══ Data for the task ══

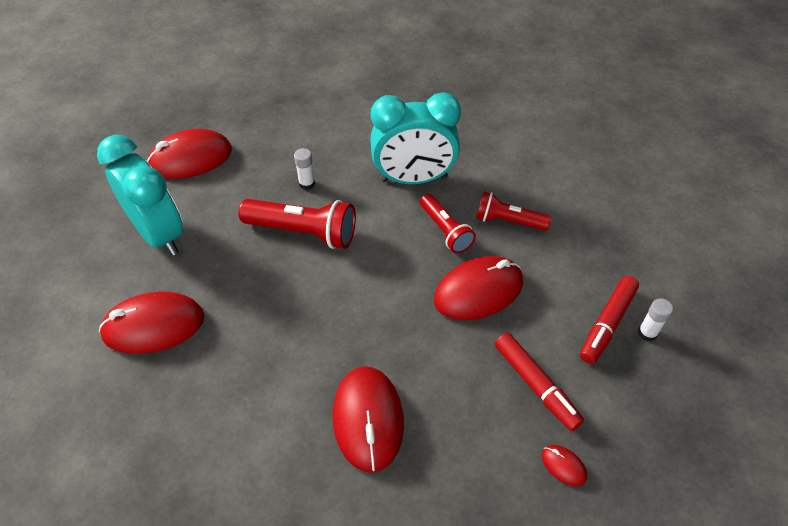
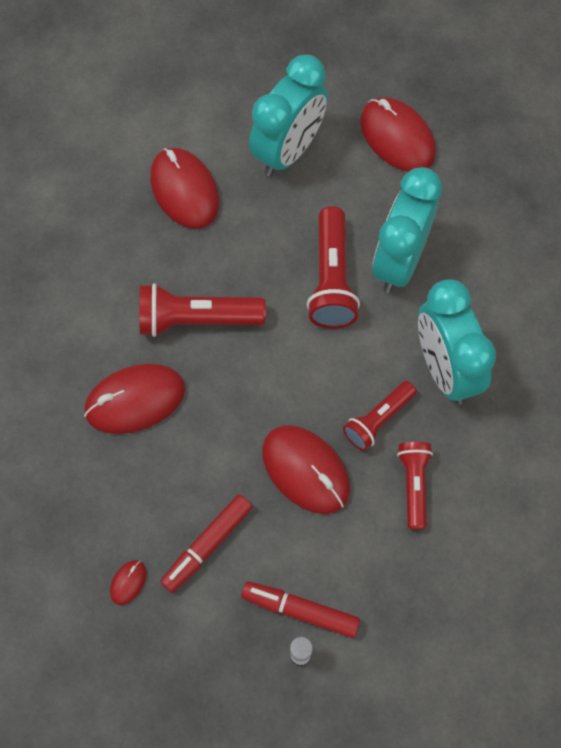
camera: 75 degrees right, 15 degrees up
(299, 345) = (196, 319): none -> red flashlight
(307, 184) = (399, 261): white glue stick -> turquoise clock

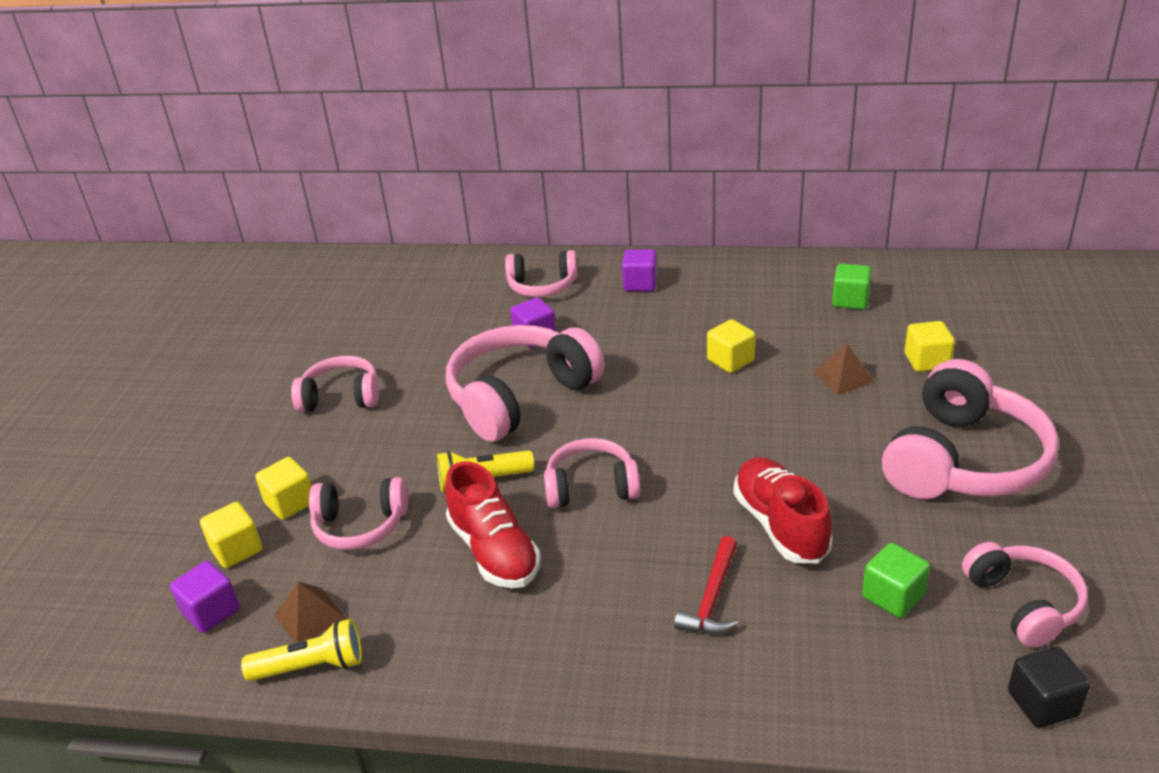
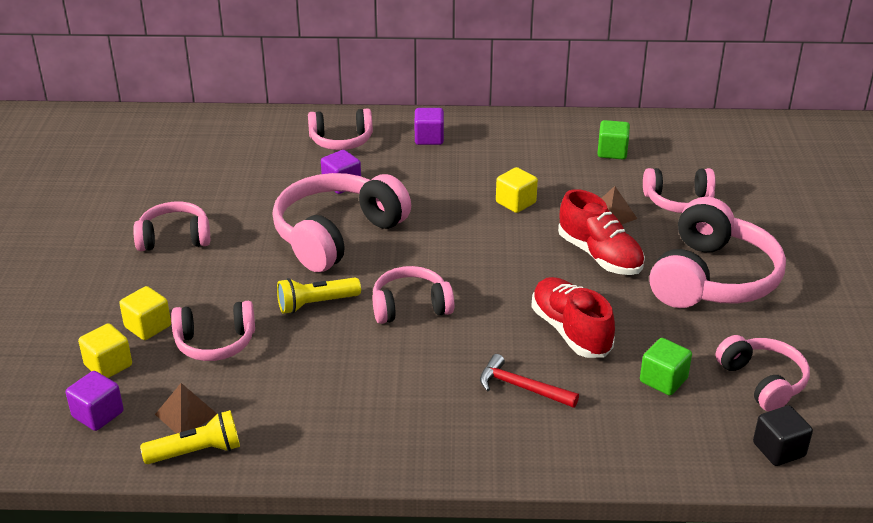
camera: 10 degrees left, 0 degrees up
(494, 551) = (336, 359): red shoe -> red shoe (599, 256)
(712, 598) = (521, 387): red hammer -> red hammer turned 105 degrees clockwise
(926, 361) = (678, 201): yellow cube -> pink headphones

═══

Description of the task →
Among the entries, how many lines include the string "camera"? Please reply with only the number.

Answer to this exercise →
2